Task description »
Among the entries below, please repeat exactly and only the lines from the line containing "green plate C2" to the line containing "none -> orange brick G4 level 1", both lines included.

Available data »
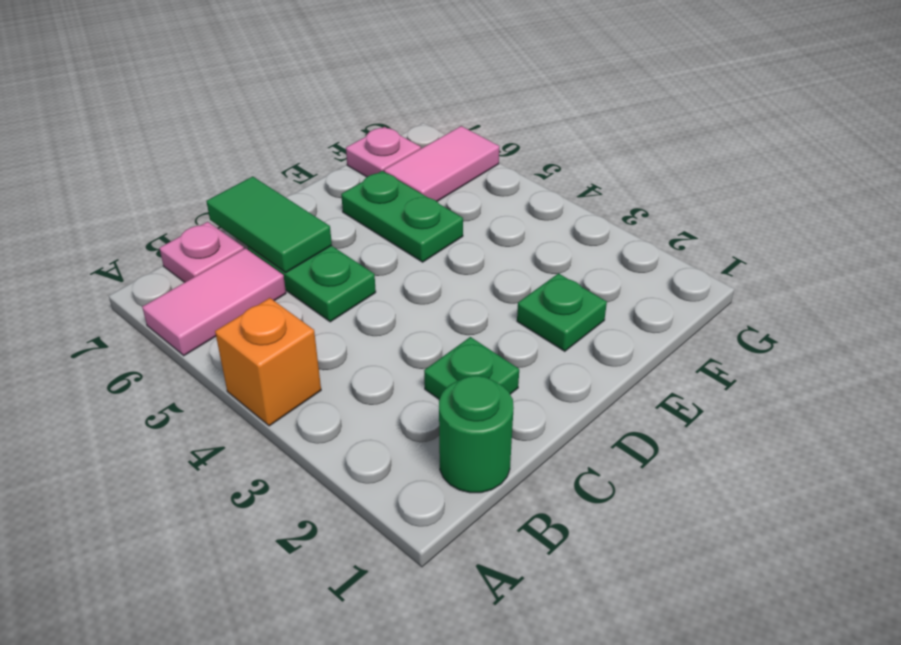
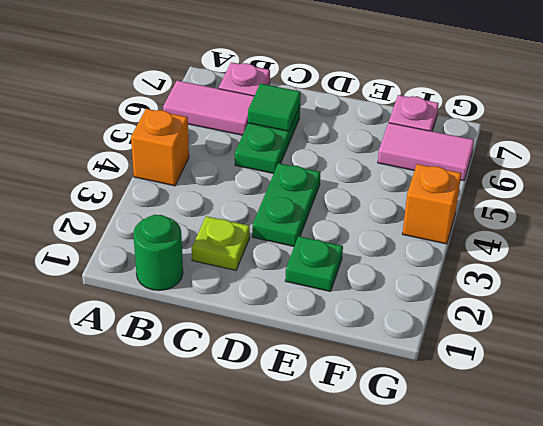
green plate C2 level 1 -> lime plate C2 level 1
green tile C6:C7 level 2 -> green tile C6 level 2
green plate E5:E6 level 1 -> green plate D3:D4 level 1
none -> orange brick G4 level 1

* * *

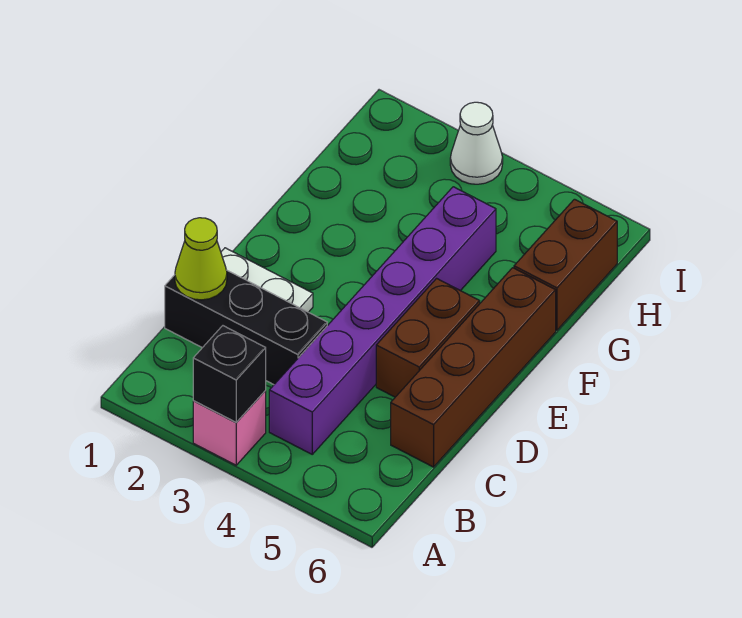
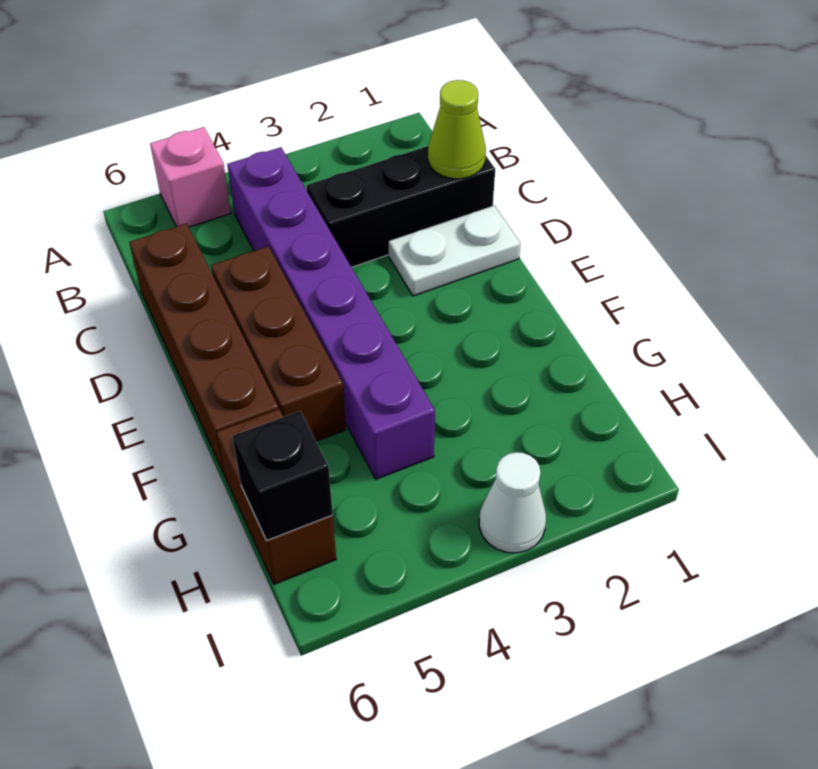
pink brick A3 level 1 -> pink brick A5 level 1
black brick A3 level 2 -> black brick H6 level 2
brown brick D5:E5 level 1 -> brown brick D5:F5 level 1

Output for this exercise »
green plate C2 level 1 -> lime plate C2 level 1
green tile C6:C7 level 2 -> green tile C6 level 2
green plate E5:E6 level 1 -> green plate D3:D4 level 1
none -> orange brick G4 level 1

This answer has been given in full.